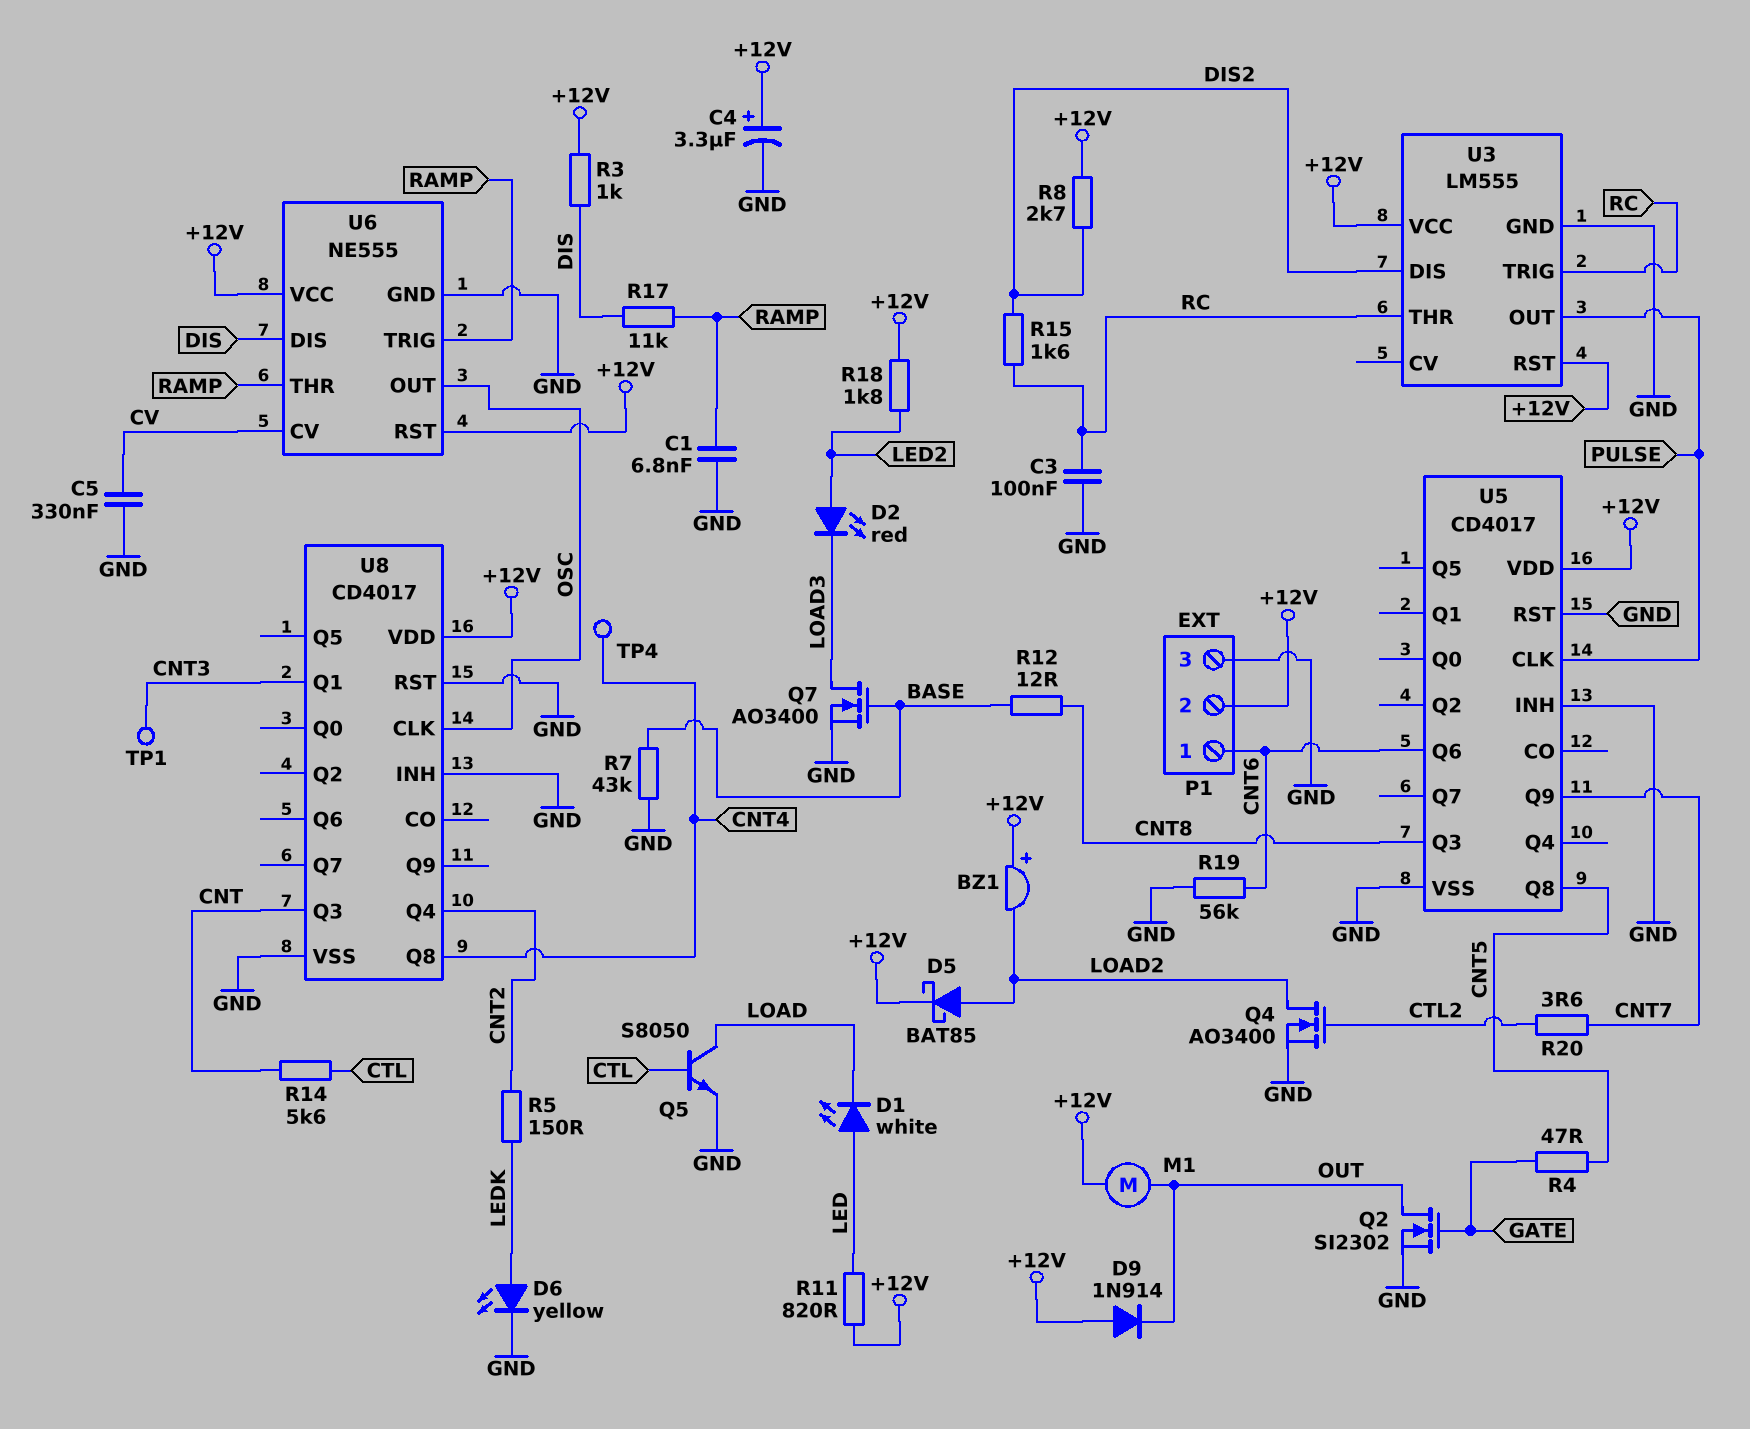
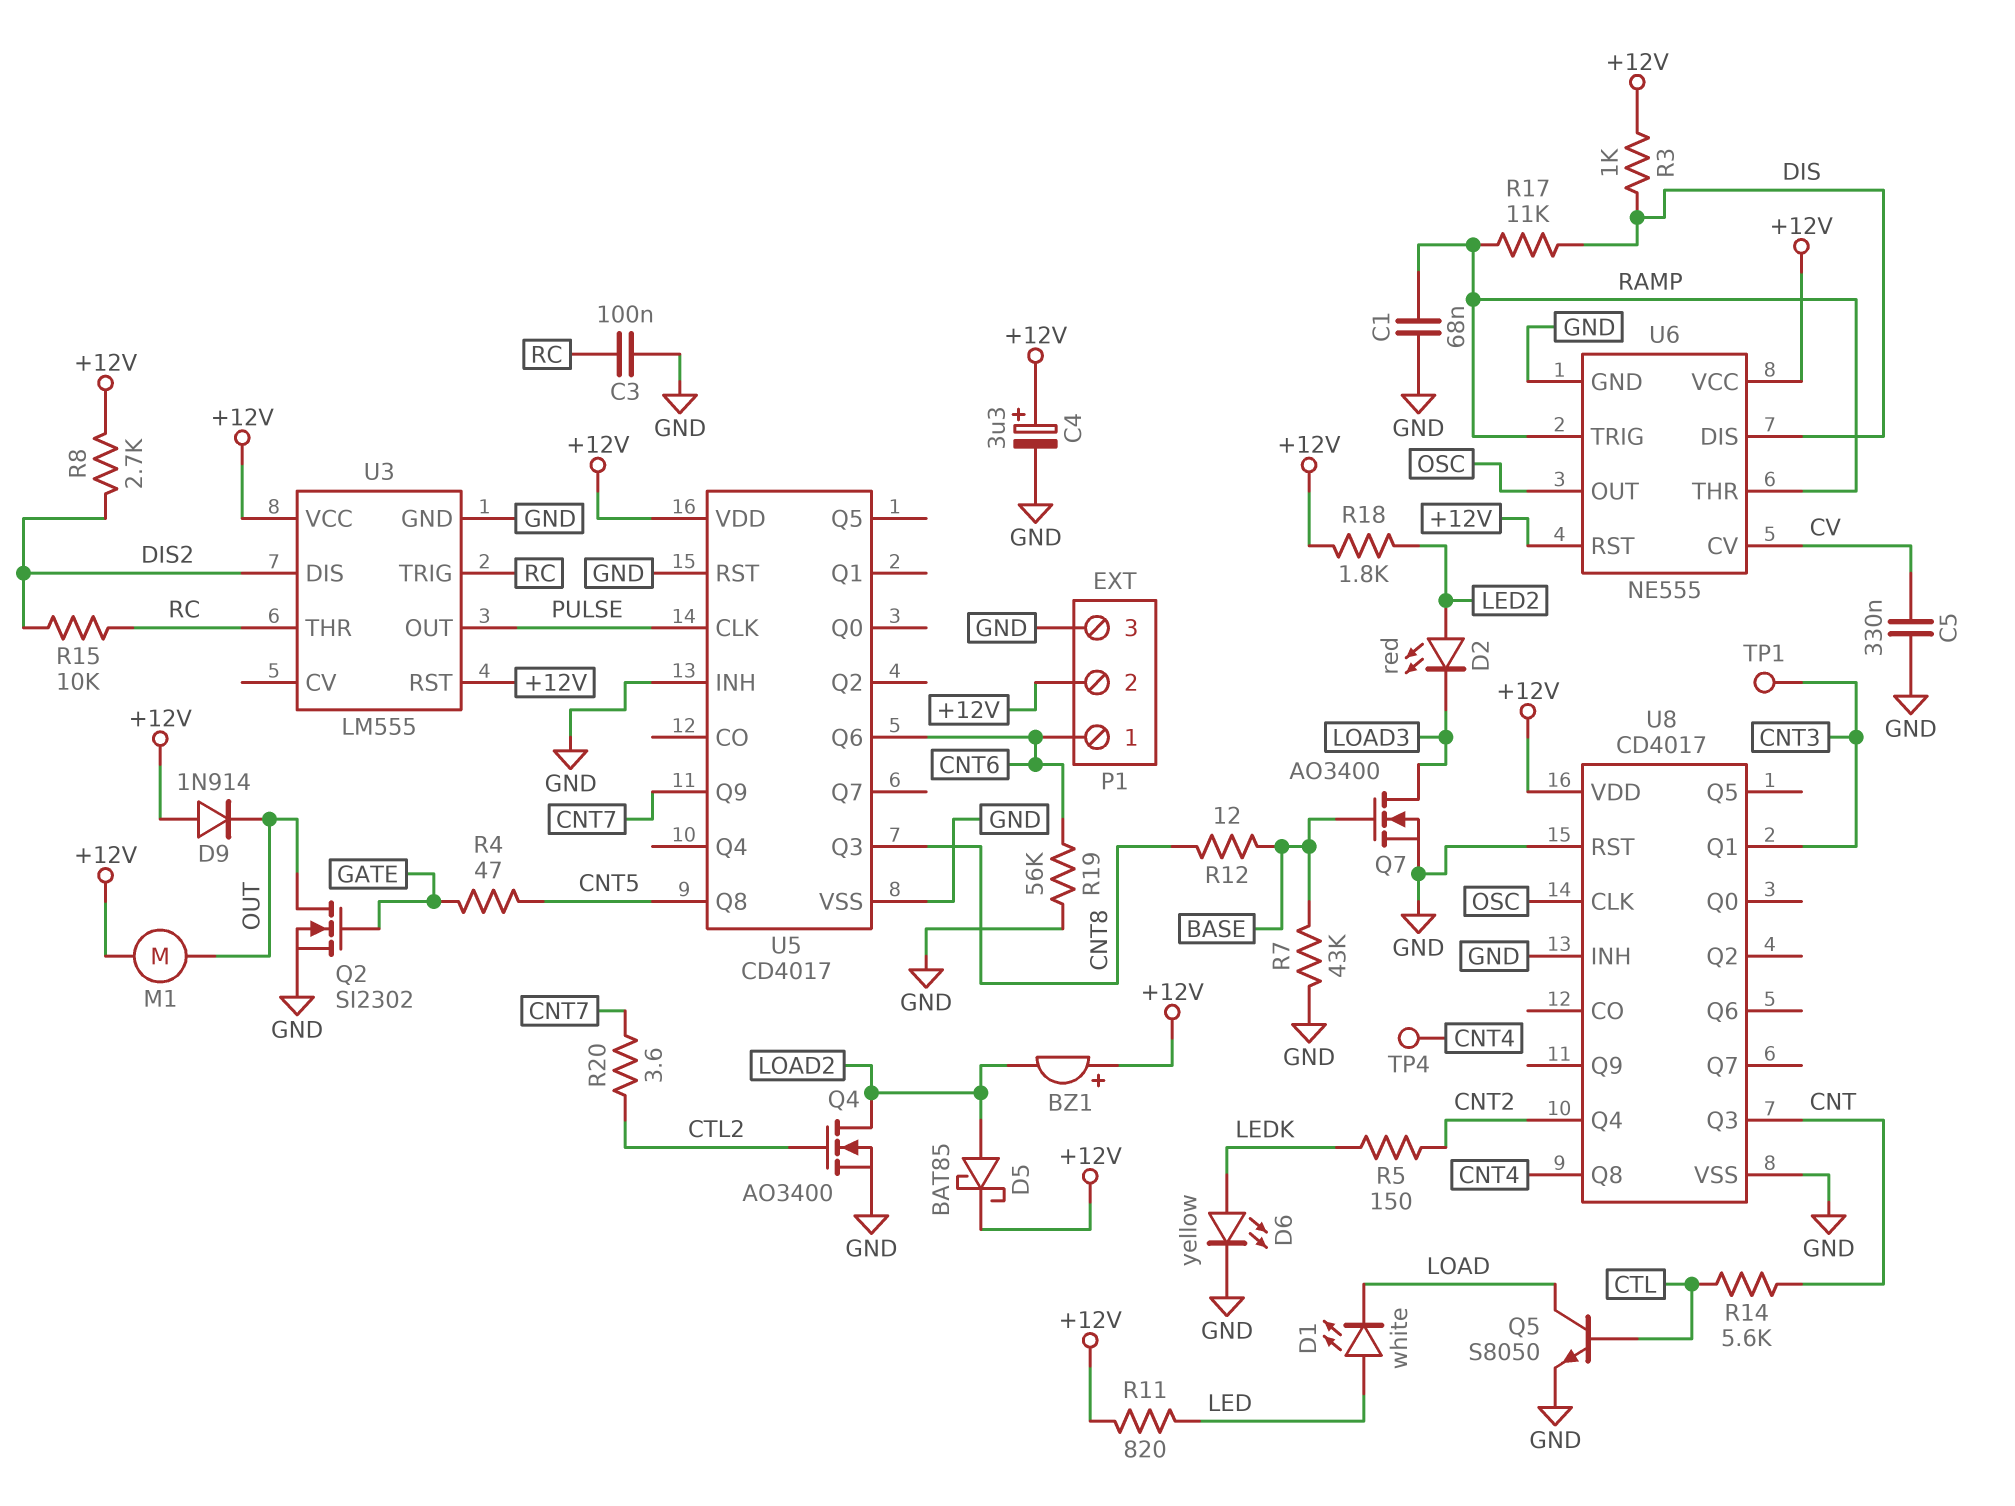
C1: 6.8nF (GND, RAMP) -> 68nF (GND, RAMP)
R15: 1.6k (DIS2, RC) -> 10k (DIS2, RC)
########################################
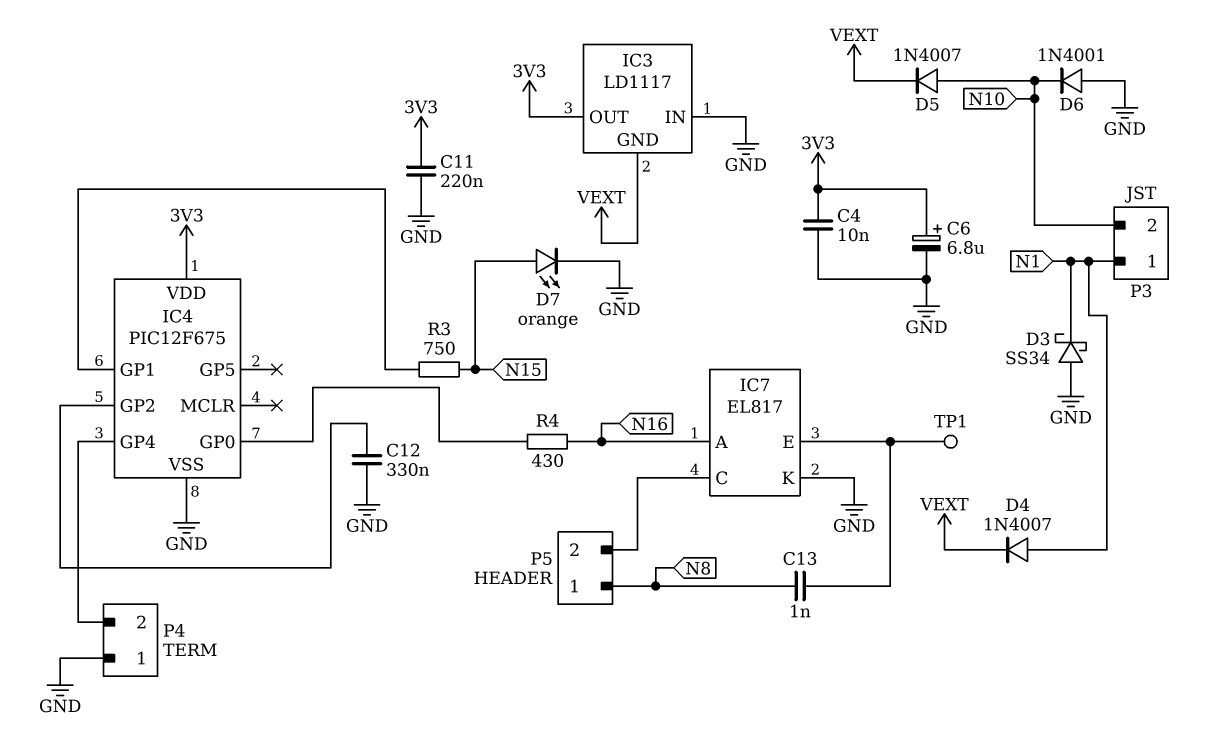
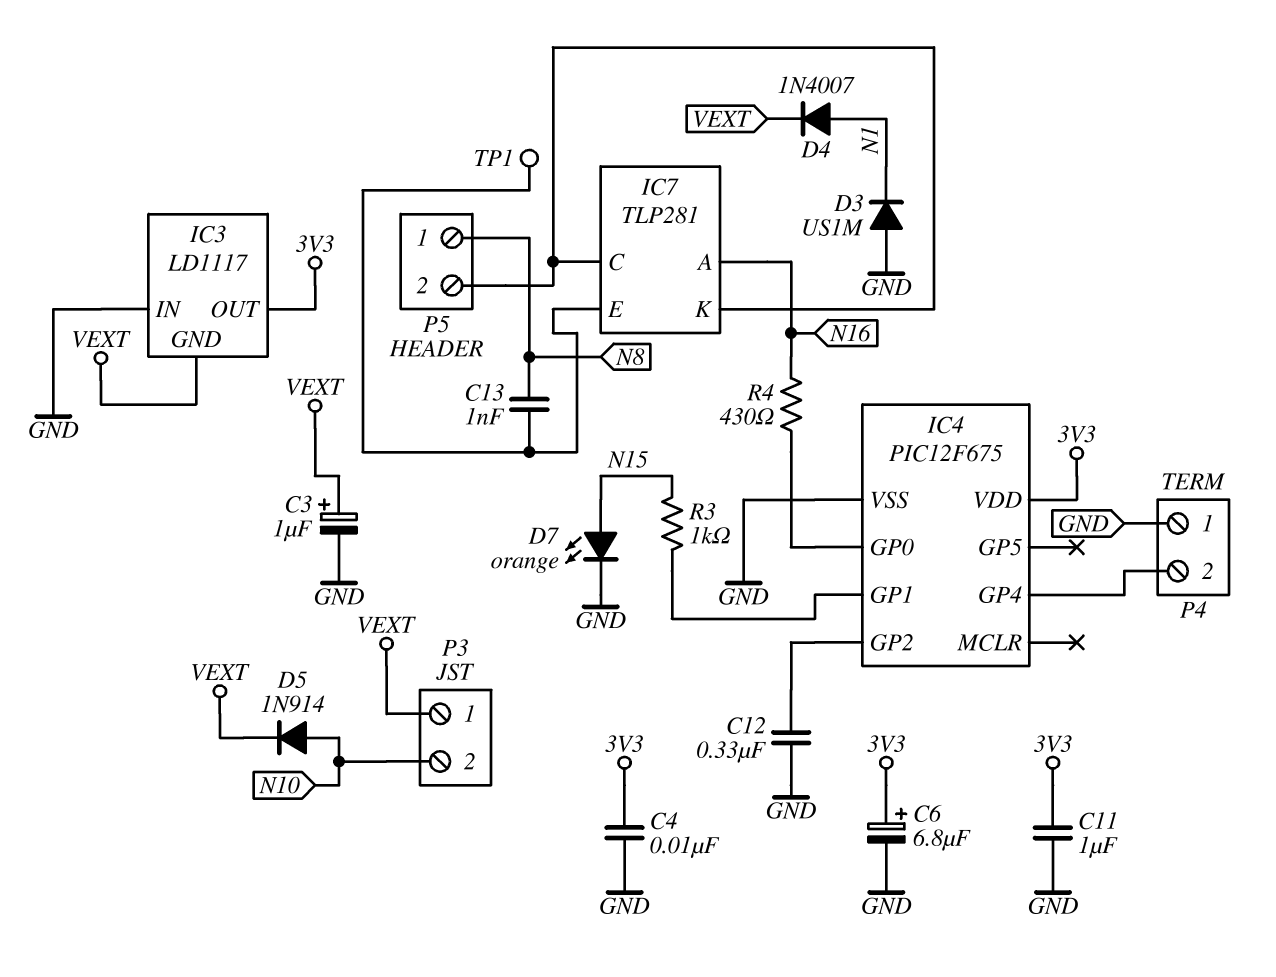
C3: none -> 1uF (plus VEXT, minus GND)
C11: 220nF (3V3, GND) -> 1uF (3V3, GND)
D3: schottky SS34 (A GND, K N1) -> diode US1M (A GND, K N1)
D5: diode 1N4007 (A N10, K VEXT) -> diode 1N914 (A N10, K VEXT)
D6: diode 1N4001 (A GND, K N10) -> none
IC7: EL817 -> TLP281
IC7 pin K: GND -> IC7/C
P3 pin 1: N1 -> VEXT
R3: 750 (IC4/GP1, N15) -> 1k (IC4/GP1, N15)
########################################
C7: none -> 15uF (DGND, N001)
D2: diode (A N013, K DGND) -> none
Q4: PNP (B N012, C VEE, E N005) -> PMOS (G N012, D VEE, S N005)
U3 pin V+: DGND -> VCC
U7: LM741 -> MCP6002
########################################
Select every line of the records holding the string "none".

C3: none -> 1uF (plus VEXT, minus GND)
D6: diode 1N4001 (A GND, K N10) -> none
C7: none -> 15uF (DGND, N001)
D2: diode (A N013, K DGND) -> none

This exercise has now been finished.